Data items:
⁂
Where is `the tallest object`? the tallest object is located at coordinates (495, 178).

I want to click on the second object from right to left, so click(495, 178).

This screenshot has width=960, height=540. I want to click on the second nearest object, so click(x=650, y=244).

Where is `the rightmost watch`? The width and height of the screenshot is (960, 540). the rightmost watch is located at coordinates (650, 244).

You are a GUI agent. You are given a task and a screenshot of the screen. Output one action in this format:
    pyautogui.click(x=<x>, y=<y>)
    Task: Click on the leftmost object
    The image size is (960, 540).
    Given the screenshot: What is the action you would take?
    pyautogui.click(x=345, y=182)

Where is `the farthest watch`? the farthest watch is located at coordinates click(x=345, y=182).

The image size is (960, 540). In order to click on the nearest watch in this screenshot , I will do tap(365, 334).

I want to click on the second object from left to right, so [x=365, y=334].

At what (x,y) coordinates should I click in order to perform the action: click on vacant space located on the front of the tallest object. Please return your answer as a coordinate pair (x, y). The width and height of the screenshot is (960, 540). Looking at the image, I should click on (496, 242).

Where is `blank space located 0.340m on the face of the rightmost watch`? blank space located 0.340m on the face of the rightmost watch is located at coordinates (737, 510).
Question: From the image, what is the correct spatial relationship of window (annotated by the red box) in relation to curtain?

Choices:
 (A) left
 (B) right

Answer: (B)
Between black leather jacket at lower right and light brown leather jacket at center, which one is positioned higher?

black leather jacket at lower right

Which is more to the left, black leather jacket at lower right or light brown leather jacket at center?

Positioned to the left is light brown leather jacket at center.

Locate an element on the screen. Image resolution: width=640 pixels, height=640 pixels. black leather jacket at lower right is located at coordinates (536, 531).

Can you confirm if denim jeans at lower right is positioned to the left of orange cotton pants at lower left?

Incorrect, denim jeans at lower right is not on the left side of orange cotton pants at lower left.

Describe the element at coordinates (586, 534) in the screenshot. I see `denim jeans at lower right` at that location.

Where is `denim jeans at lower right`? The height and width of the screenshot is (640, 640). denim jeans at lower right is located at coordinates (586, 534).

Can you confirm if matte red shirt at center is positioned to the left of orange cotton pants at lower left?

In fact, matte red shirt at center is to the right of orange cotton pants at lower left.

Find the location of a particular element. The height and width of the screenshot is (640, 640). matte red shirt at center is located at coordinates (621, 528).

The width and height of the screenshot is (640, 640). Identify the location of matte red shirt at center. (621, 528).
⁂
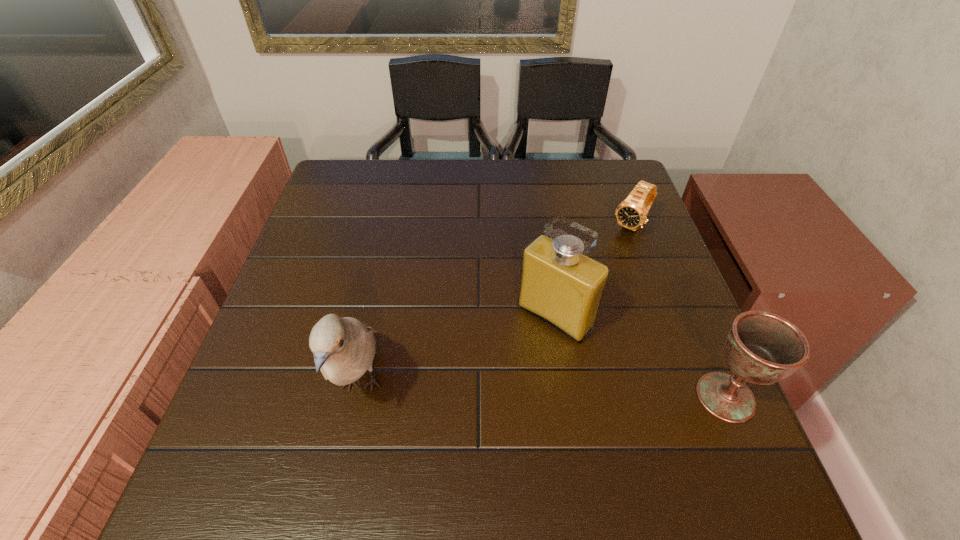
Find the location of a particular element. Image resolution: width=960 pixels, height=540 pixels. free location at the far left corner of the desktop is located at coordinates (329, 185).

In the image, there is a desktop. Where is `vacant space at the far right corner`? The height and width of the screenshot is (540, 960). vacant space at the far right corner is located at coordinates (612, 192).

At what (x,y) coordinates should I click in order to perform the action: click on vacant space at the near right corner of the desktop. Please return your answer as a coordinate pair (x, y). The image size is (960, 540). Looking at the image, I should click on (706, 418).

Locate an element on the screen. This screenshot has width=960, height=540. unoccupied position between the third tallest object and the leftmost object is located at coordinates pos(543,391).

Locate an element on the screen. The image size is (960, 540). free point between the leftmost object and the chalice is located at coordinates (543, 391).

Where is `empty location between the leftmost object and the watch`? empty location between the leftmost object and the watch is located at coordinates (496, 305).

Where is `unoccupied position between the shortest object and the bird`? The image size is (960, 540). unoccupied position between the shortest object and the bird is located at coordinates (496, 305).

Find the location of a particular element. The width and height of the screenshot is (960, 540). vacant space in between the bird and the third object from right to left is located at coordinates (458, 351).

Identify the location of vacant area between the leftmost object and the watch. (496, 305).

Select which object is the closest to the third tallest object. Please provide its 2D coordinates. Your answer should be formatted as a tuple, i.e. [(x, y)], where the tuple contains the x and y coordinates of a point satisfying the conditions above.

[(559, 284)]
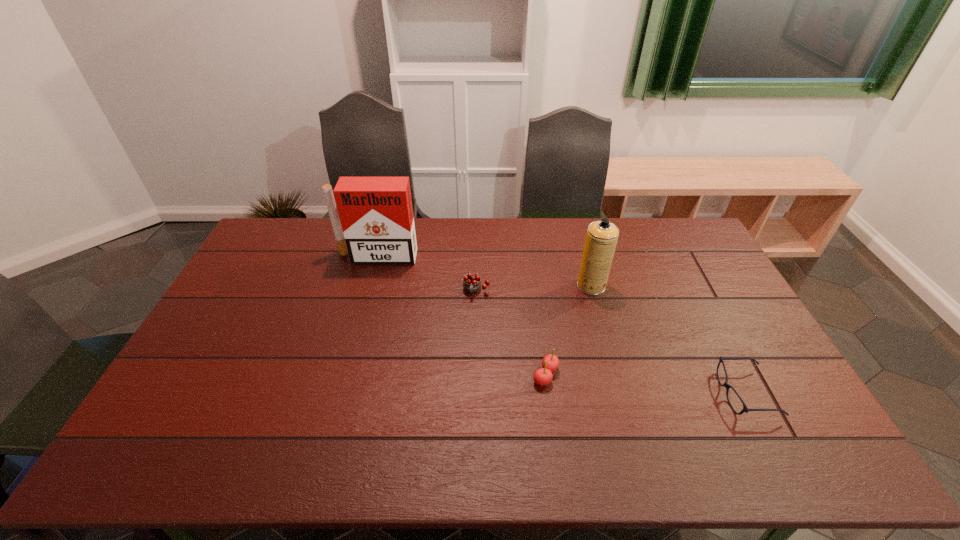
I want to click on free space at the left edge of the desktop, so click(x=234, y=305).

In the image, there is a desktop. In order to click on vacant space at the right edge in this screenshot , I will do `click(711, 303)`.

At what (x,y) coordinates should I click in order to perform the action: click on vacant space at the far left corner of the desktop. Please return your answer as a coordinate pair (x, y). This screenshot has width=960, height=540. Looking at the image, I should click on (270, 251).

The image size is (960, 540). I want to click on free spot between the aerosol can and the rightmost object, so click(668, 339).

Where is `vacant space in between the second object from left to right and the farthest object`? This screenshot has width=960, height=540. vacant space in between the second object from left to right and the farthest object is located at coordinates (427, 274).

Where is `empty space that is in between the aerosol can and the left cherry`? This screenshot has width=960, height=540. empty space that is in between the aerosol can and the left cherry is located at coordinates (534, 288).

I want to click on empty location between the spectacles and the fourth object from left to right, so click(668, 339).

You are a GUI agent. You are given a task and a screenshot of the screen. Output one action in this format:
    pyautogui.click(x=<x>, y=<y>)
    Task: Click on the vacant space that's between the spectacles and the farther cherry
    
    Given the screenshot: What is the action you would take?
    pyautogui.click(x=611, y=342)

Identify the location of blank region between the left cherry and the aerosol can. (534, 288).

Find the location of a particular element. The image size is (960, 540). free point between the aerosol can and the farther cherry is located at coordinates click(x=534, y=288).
⁂
Work required
Output the lines starting at the one containing "bird is located at coordinates (496, 305)." and ending at the one containing "coordinates (534, 288)." as a JSON list of strings, one string per line, with blank lines and the pictures left out.

Correct answer
[
  "Where is `unoccupied position between the shortest object and the bird`? The image size is (960, 540). unoccupied position between the shortest object and the bird is located at coordinates (496, 305).",
  "Find the location of a particular element. The width and height of the screenshot is (960, 540). vacant space in between the bird and the third object from right to left is located at coordinates (458, 351).",
  "Identify the location of vacant area between the leftmost object and the watch. (496, 305).",
  "Select which object is the closest to the third tallest object. Please provide its 2D coordinates. Your answer should be formatted as a tuple, i.e. [(x, y)], where the tuple contains the x and y coordinates of a point satisfying the conditions above.",
  "[(559, 284)]",
  "I want to click on free space at the left edge of the desktop, so click(x=234, y=305).",
  "In the image, there is a desktop. In order to click on vacant space at the right edge in this screenshot , I will do `click(711, 303)`.",
  "At what (x,y) coordinates should I click in order to perform the action: click on vacant space at the far left corner of the desktop. Please return your answer as a coordinate pair (x, y). This screenshot has width=960, height=540. Looking at the image, I should click on (270, 251).",
  "The image size is (960, 540). I want to click on free spot between the aerosol can and the rightmost object, so click(668, 339).",
  "Where is `vacant space in between the second object from left to right and the farthest object`? This screenshot has width=960, height=540. vacant space in between the second object from left to right and the farthest object is located at coordinates (427, 274).",
  "Where is `empty space that is in between the aerosol can and the left cherry`? This screenshot has width=960, height=540. empty space that is in between the aerosol can and the left cherry is located at coordinates (534, 288)."
]